**Written exercise**. Can you rewrite the entries below with every "document" changed to "sheet" and nothing else altered?

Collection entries
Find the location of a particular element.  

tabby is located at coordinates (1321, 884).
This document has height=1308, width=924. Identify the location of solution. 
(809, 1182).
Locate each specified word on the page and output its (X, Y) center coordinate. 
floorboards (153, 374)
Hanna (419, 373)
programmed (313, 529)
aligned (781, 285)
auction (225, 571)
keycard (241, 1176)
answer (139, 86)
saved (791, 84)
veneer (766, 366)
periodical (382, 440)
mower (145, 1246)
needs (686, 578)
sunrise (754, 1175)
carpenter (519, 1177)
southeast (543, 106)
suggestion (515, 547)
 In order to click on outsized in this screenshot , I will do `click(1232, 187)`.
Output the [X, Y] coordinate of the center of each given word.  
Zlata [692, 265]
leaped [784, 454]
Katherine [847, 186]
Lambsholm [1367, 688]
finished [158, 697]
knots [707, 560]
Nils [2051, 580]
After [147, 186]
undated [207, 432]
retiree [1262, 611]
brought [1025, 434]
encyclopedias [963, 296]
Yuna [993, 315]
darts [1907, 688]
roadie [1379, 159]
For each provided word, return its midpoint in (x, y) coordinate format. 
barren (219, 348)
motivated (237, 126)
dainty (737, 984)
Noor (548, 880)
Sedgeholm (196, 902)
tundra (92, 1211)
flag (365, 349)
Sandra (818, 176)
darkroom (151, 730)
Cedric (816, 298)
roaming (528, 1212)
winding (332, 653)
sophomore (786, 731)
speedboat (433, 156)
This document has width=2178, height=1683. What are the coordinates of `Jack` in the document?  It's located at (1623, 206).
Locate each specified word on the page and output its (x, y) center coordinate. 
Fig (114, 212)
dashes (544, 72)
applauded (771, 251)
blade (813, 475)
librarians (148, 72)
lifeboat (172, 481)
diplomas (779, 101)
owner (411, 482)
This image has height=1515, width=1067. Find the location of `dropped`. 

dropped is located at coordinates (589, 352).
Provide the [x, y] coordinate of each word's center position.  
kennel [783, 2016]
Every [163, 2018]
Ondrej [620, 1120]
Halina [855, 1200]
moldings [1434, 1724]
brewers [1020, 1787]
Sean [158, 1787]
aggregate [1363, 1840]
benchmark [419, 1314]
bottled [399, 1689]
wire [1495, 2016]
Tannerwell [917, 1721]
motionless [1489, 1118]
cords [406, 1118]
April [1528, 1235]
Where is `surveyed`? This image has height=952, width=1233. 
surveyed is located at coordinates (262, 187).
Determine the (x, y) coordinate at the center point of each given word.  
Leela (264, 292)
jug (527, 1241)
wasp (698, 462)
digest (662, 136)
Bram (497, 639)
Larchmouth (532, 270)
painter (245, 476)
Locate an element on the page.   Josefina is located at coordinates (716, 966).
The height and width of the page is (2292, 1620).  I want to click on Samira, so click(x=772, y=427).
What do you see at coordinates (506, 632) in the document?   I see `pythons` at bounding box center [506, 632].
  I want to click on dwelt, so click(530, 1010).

**Solution to the problem**.
Find the location of a particular element.  

tabby is located at coordinates (1321, 884).
This sheet has height=1308, width=924. Identify the location of solution. 
(809, 1182).
Locate each specified word on the page and output its (X, Y) center coordinate. 
floorboards (153, 374)
Hanna (419, 373)
programmed (313, 529)
aligned (781, 285)
auction (225, 571)
keycard (241, 1176)
answer (139, 86)
saved (791, 84)
veneer (766, 366)
periodical (382, 440)
mower (145, 1246)
needs (686, 578)
sunrise (754, 1175)
carpenter (519, 1177)
southeast (543, 106)
suggestion (515, 547)
 In order to click on outsized in this screenshot , I will do `click(1232, 187)`.
Output the [X, Y] coordinate of the center of each given word.  
Zlata [692, 265]
leaped [784, 454]
Katherine [847, 186]
Lambsholm [1367, 688]
finished [158, 697]
knots [707, 560]
Nils [2051, 580]
After [147, 186]
undated [207, 432]
retiree [1262, 611]
brought [1025, 434]
encyclopedias [963, 296]
Yuna [993, 315]
darts [1907, 688]
roadie [1379, 159]
For each provided word, return its midpoint in (x, y) coordinate format. 
barren (219, 348)
motivated (237, 126)
dainty (737, 984)
Noor (548, 880)
Sedgeholm (196, 902)
tundra (92, 1211)
flag (365, 349)
Sandra (818, 176)
darkroom (151, 730)
Cedric (816, 298)
roaming (528, 1212)
winding (332, 653)
sophomore (786, 731)
speedboat (433, 156)
This sheet has width=2178, height=1683. What are the coordinates of `Jack` in the sheet?  It's located at (1623, 206).
Locate each specified word on the page and output its (x, y) center coordinate. 
Fig (114, 212)
dashes (544, 72)
applauded (771, 251)
blade (813, 475)
librarians (148, 72)
lifeboat (172, 481)
diplomas (779, 101)
owner (411, 482)
This image has height=1515, width=1067. Find the location of `dropped`. 

dropped is located at coordinates (589, 352).
Provide the [x, y] coordinate of each word's center position.  
kennel [783, 2016]
Every [163, 2018]
Ondrej [620, 1120]
Halina [855, 1200]
moldings [1434, 1724]
brewers [1020, 1787]
Sean [158, 1787]
aggregate [1363, 1840]
benchmark [419, 1314]
bottled [399, 1689]
wire [1495, 2016]
Tannerwell [917, 1721]
motionless [1489, 1118]
cords [406, 1118]
April [1528, 1235]
Where is `surveyed`? This image has height=952, width=1233. 
surveyed is located at coordinates (262, 187).
Determine the (x, y) coordinate at the center point of each given word.  
Leela (264, 292)
jug (527, 1241)
wasp (698, 462)
digest (662, 136)
Bram (497, 639)
Larchmouth (532, 270)
painter (245, 476)
Locate an element on the page.   Josefina is located at coordinates (716, 966).
The height and width of the page is (2292, 1620).  I want to click on Samira, so click(x=772, y=427).
What do you see at coordinates (506, 632) in the sheet?   I see `pythons` at bounding box center [506, 632].
  I want to click on dwelt, so click(530, 1010).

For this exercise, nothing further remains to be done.